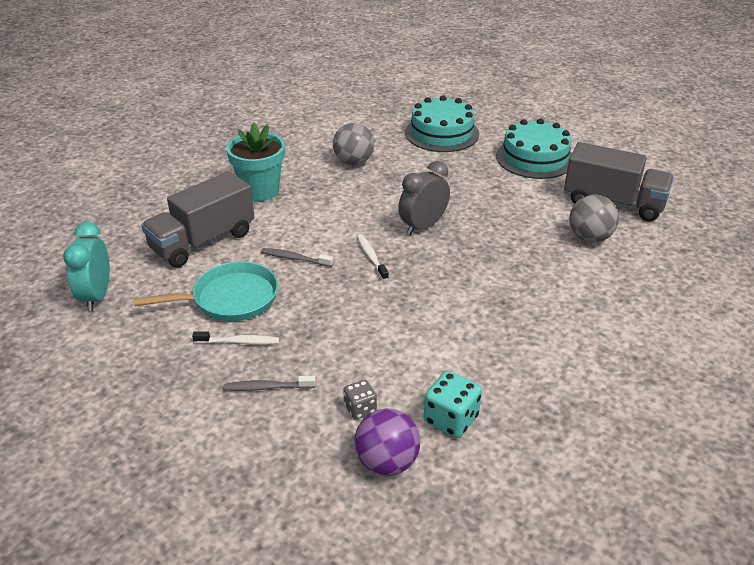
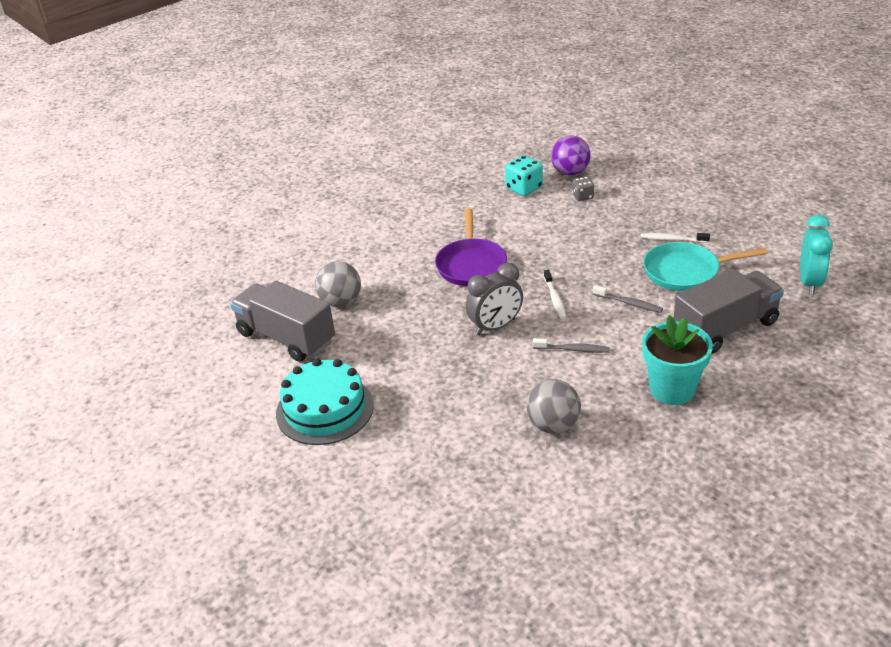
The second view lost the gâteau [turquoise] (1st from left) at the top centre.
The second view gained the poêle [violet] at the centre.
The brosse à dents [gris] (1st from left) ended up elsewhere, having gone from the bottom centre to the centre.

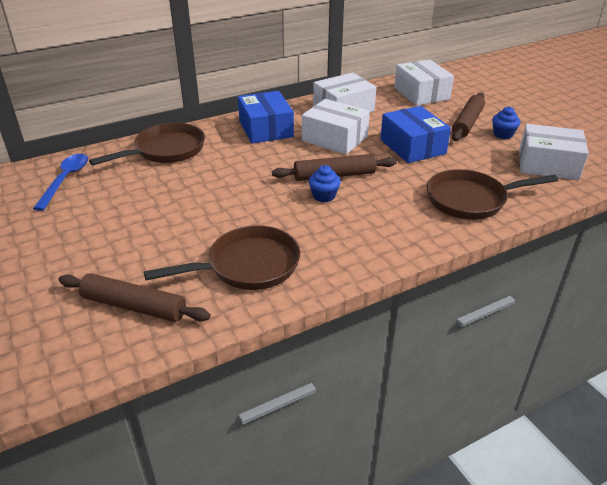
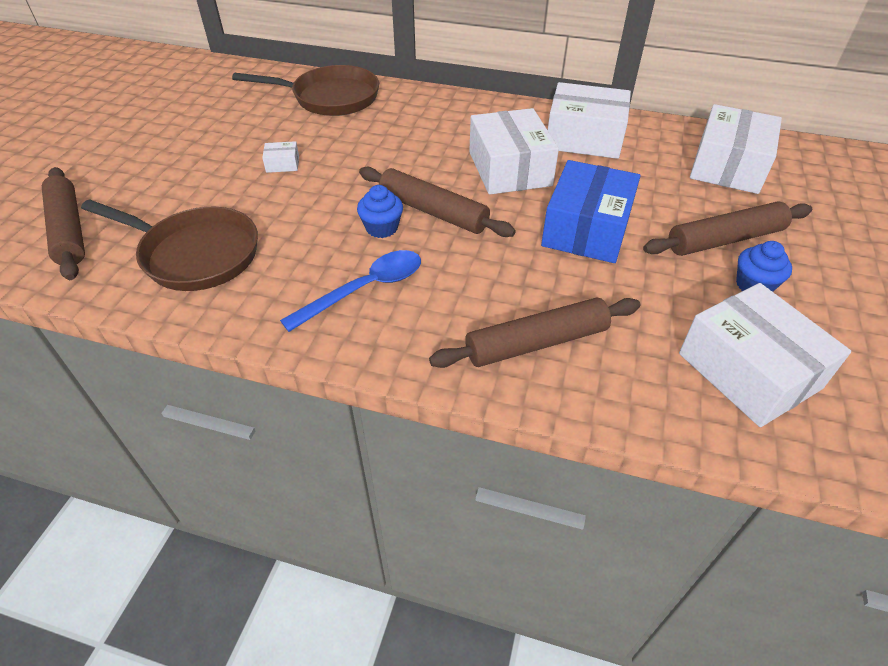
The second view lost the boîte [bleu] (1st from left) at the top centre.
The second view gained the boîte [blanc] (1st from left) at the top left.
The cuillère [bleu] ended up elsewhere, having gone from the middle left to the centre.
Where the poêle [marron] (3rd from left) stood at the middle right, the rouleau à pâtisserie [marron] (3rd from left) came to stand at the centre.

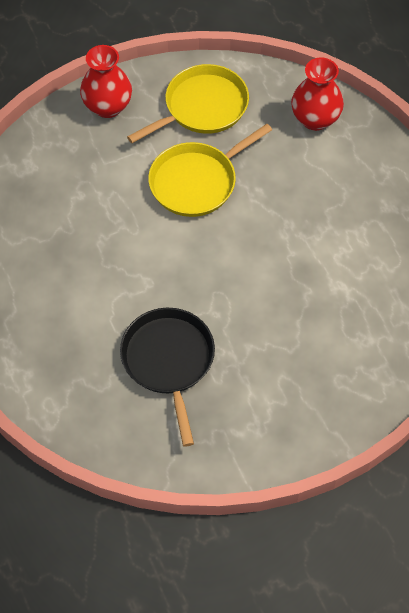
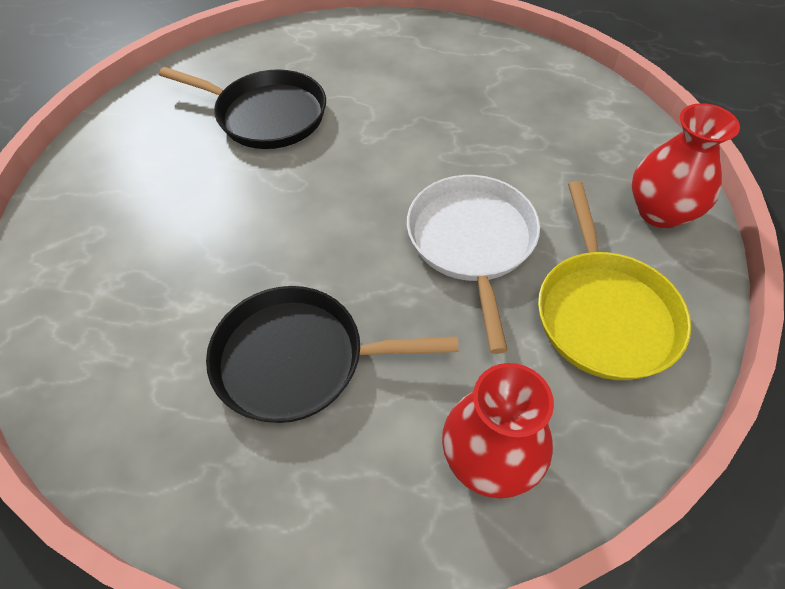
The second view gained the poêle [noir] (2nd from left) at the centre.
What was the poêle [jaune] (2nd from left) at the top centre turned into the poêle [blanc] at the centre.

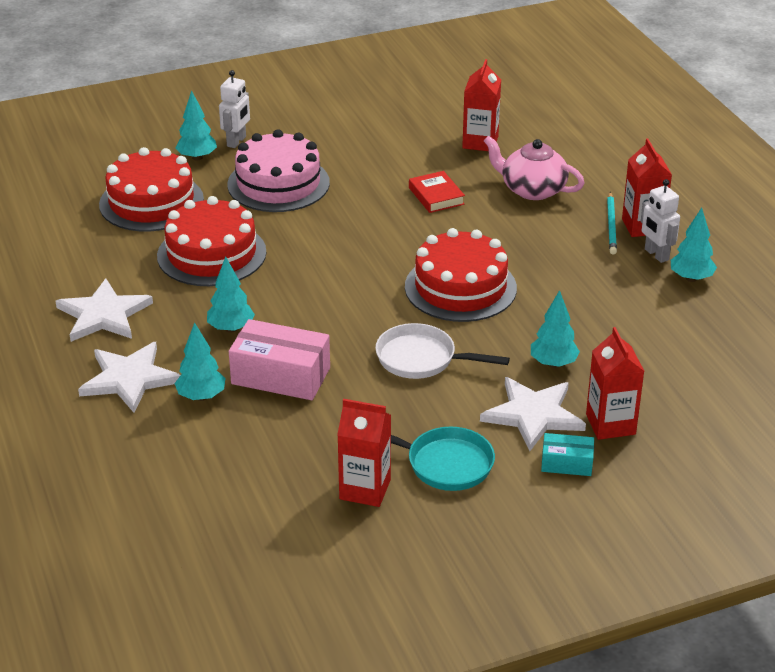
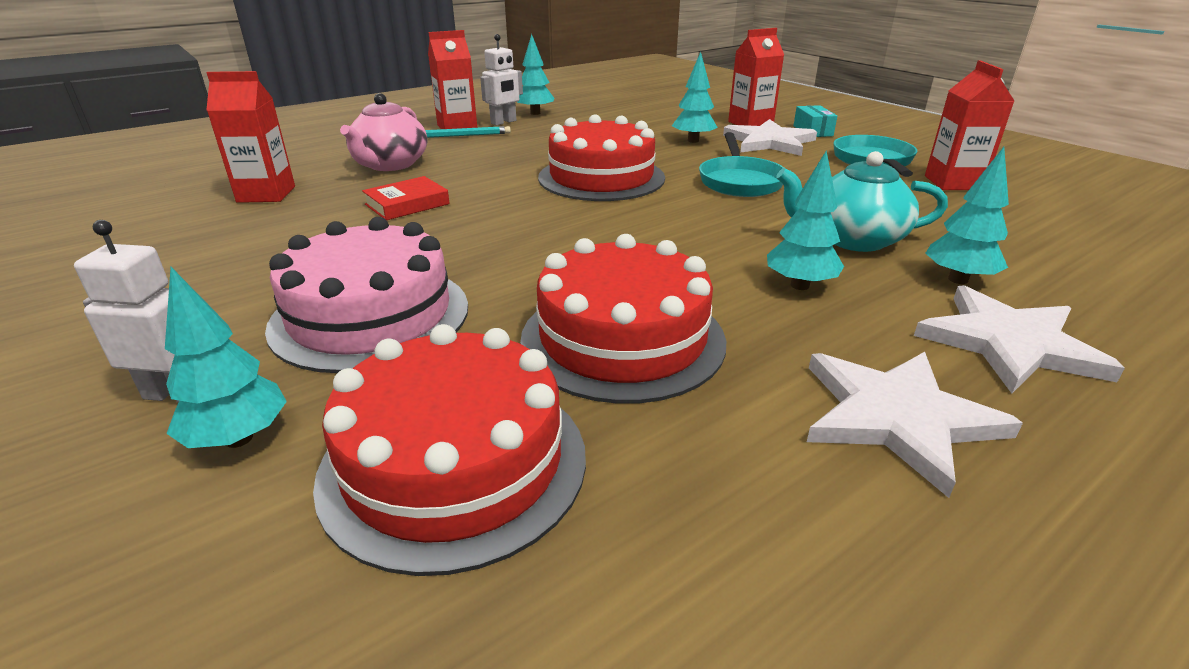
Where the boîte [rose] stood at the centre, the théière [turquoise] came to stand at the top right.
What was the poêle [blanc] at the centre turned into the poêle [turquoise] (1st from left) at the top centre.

************

EXERCISE GOAL >> Search the entries for the word "from". Copy each line where it appears.

RESULT OF THE EXERCISE >>
The second view lost the gâteau [turquoise] (1st from left) at the top centre.
The brosse à dents [gris] (1st from left) ended up elsewhere, having gone from the bottom centre to the centre.
The second view lost the boîte [bleu] (1st from left) at the top centre.
The second view gained the boîte [blanc] (1st from left) at the top left.
The cuillère [bleu] ended up elsewhere, having gone from the middle left to the centre.
Where the poêle [marron] (3rd from left) stood at the middle right, the rouleau à pâtisserie [marron] (3rd from left) came to stand at the centre.
The second view gained the poêle [noir] (2nd from left) at the centre.
What was the poêle [jaune] (2nd from left) at the top centre turned into the poêle [blanc] at the centre.
What was the poêle [blanc] at the centre turned into the poêle [turquoise] (1st from left) at the top centre.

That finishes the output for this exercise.